What to produce.
How do the lines below between the ones holding "LED: blue -> yellow" and "LIGHT pin OUT: RX -> A0", inclusive, read? Give them again exactly, with no other lines.

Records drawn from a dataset
***

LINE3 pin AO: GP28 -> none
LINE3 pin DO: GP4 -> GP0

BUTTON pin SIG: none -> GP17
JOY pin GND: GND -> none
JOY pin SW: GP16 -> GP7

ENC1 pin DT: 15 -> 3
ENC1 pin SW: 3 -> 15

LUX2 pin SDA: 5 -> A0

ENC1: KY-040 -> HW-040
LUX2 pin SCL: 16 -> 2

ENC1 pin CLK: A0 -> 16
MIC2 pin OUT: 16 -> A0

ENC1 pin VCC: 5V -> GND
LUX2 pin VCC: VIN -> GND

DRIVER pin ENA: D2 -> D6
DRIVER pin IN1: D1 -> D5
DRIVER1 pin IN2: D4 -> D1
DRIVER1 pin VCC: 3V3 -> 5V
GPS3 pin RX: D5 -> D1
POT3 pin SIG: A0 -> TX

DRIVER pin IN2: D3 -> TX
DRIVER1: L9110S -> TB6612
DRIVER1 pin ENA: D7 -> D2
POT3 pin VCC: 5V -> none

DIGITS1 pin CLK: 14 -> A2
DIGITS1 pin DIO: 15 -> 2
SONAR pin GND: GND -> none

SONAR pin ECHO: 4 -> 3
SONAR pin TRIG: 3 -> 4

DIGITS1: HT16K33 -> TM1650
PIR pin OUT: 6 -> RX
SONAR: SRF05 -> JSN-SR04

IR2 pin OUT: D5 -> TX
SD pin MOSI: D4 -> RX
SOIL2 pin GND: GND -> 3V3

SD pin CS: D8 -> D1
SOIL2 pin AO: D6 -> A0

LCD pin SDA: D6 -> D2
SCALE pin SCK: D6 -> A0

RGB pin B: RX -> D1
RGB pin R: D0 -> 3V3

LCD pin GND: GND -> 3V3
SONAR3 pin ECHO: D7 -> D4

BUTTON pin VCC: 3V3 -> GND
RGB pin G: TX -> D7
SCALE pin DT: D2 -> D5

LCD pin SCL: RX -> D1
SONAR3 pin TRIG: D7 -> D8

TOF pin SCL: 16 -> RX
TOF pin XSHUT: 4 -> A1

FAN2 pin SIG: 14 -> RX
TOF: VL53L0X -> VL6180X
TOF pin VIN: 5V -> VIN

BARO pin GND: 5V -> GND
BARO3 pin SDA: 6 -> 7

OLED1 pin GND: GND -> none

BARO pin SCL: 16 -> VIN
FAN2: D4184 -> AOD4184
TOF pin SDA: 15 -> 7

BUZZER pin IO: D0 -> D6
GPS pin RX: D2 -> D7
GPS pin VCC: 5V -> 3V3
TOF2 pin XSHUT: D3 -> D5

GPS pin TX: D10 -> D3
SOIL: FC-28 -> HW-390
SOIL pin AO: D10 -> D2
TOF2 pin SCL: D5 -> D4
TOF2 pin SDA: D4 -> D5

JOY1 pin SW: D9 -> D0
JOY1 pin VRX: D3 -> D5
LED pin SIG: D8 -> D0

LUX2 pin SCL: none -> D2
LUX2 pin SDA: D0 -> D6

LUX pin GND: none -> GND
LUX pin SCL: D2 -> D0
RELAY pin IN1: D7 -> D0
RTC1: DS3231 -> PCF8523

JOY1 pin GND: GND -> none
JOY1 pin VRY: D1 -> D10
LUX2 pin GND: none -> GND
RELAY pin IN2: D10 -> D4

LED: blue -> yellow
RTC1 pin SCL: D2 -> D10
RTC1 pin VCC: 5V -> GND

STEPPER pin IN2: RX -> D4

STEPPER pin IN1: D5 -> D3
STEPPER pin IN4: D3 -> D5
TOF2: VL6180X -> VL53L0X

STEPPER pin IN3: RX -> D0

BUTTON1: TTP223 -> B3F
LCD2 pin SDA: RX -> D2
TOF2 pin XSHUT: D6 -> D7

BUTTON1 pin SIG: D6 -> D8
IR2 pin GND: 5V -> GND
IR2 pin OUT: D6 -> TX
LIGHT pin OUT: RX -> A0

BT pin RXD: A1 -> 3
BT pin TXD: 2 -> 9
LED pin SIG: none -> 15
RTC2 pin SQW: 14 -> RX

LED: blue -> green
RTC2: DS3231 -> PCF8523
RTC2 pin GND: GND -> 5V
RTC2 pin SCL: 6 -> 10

***

Solution to this problem.
LED: blue -> yellow
RTC1 pin SCL: D2 -> D10
RTC1 pin VCC: 5V -> GND

STEPPER pin IN2: RX -> D4

STEPPER pin IN1: D5 -> D3
STEPPER pin IN4: D3 -> D5
TOF2: VL6180X -> VL53L0X

STEPPER pin IN3: RX -> D0

BUTTON1: TTP223 -> B3F
LCD2 pin SDA: RX -> D2
TOF2 pin XSHUT: D6 -> D7

BUTTON1 pin SIG: D6 -> D8
IR2 pin GND: 5V -> GND
IR2 pin OUT: D6 -> TX
LIGHT pin OUT: RX -> A0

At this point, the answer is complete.